BEGIN DATA FOR ANALYSIS

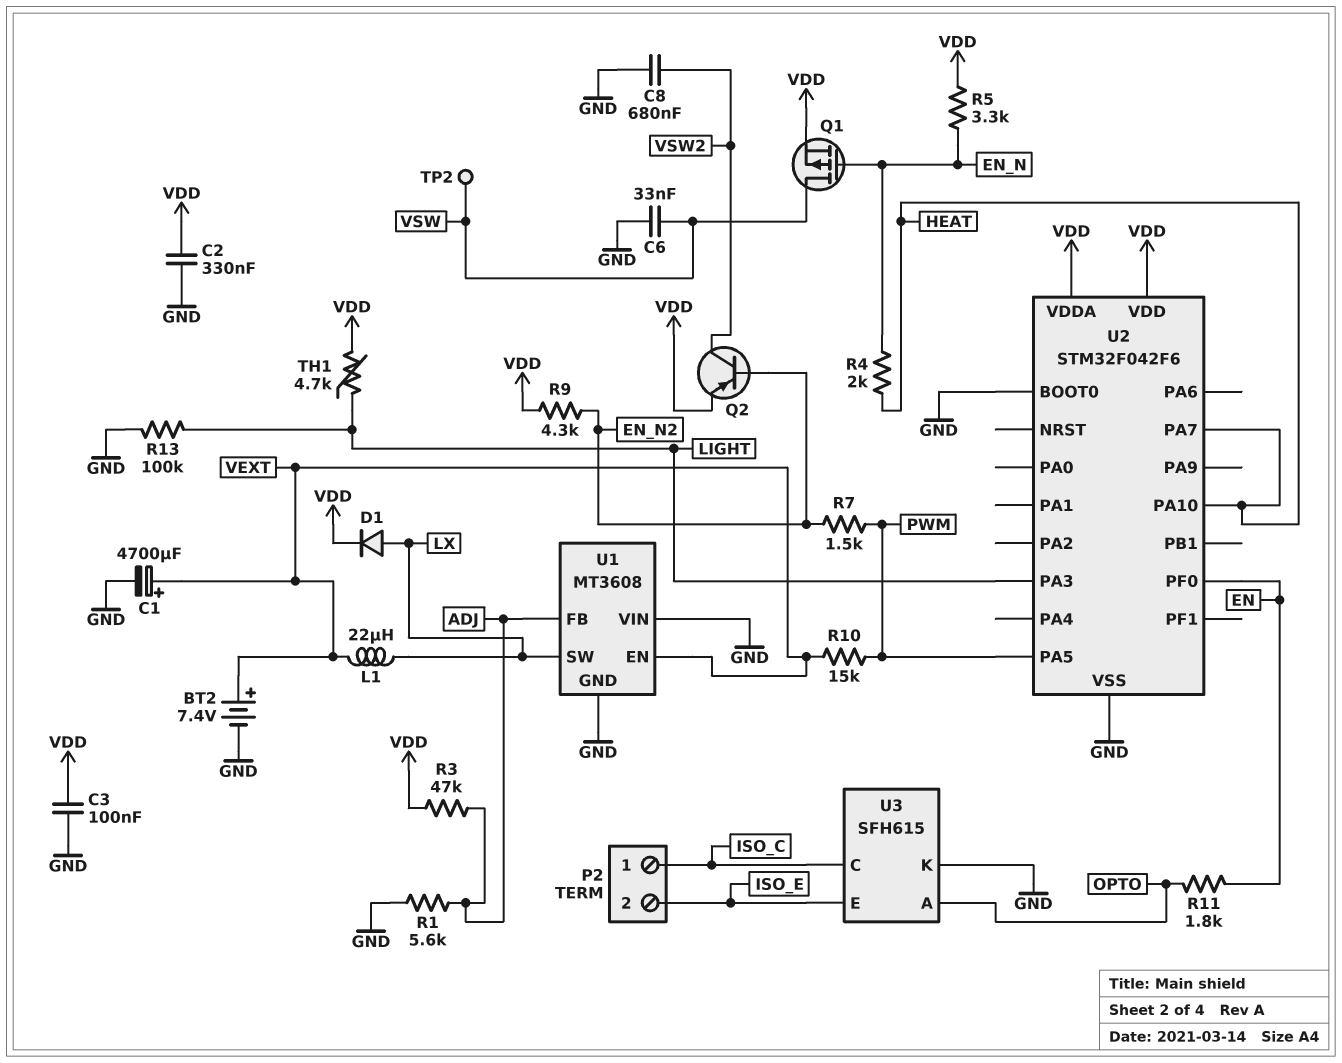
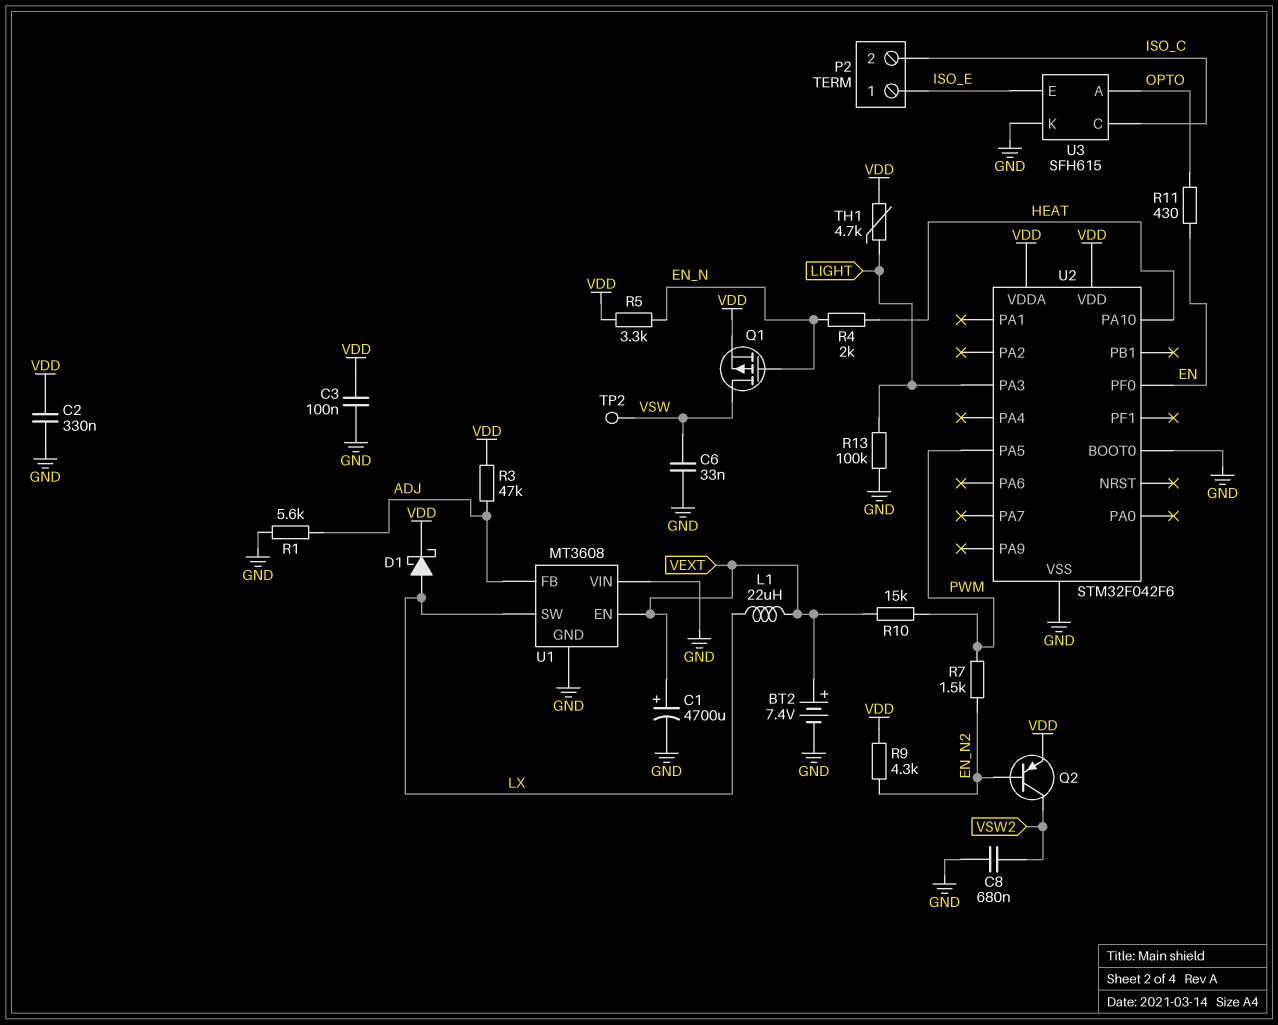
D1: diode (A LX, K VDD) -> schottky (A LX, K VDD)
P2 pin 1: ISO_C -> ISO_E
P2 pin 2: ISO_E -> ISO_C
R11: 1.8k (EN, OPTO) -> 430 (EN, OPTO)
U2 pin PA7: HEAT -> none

END DATA FOR ANALYSIS

(WHAT YOU WILL DO):
For this exercise, give the listing again exactly as written, with the pictures omitted.

(EXPECTED OUTPUT):
D1: diode (A LX, K VDD) -> schottky (A LX, K VDD)
P2 pin 1: ISO_C -> ISO_E
P2 pin 2: ISO_E -> ISO_C
R11: 1.8k (EN, OPTO) -> 430 (EN, OPTO)
U2 pin PA7: HEAT -> none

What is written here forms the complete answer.